PROMPT: Lay out the lines of the entries below as a JSON list of strings, one string per line and no blank lines. Leave the pictures out.

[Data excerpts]
============================================================

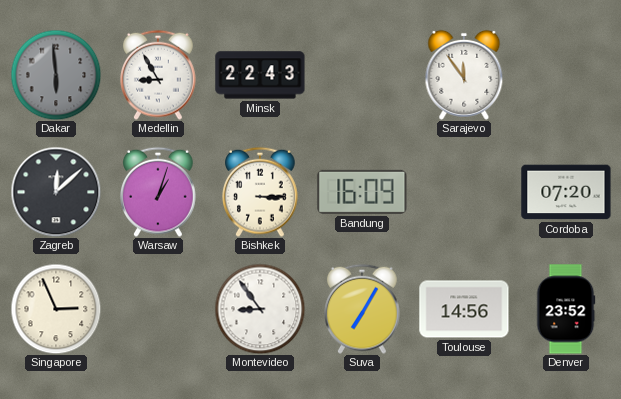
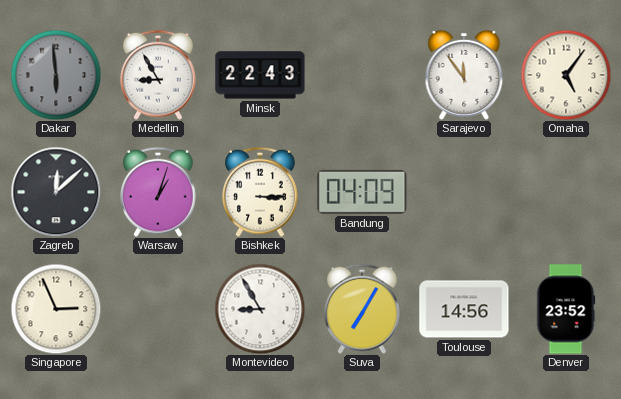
Omaha: none -> 5:06
Bandung: 16:09 -> 04:09
Cordoba: 07:20 -> none
Montevideo: 8:54 -> 8:55
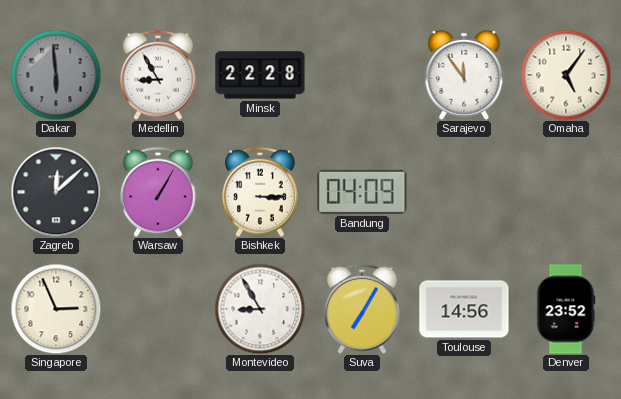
Minsk: 22:43 -> 22:28
Warsaw: 1:03 -> 1:05
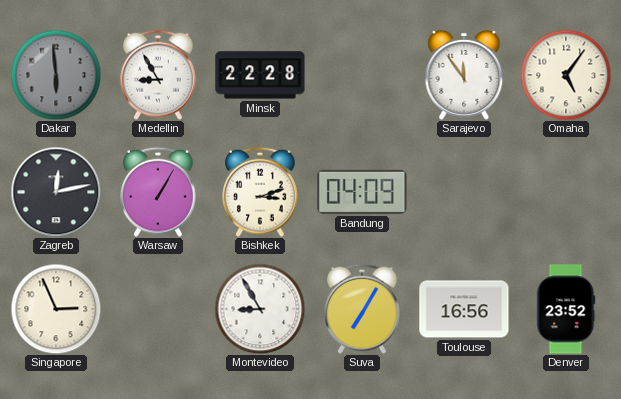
Zagreb: 12:08 -> 12:13
Bishkek: 3:15 -> 3:12
Toulouse: 14:56 -> 16:56
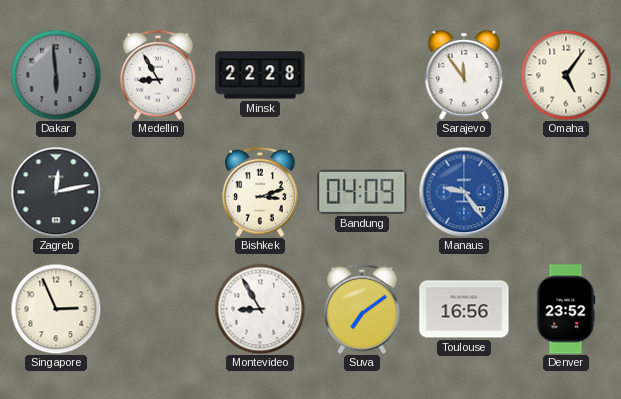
Warsaw: 1:05 -> none
Manaus: none -> 9:24
Suva: 7:05 -> 7:09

============================================================

RESPONSE TO THIS EXERCISE:
[
  "Omaha: none -> 5:06",
  "Bandung: 16:09 -> 04:09",
  "Cordoba: 07:20 -> none",
  "Montevideo: 8:54 -> 8:55",
  "Minsk: 22:43 -> 22:28",
  "Warsaw: 1:03 -> 1:05",
  "Zagreb: 12:08 -> 12:13",
  "Bishkek: 3:15 -> 3:12",
  "Toulouse: 14:56 -> 16:56",
  "Warsaw: 1:05 -> none",
  "Manaus: none -> 9:24",
  "Suva: 7:05 -> 7:09"
]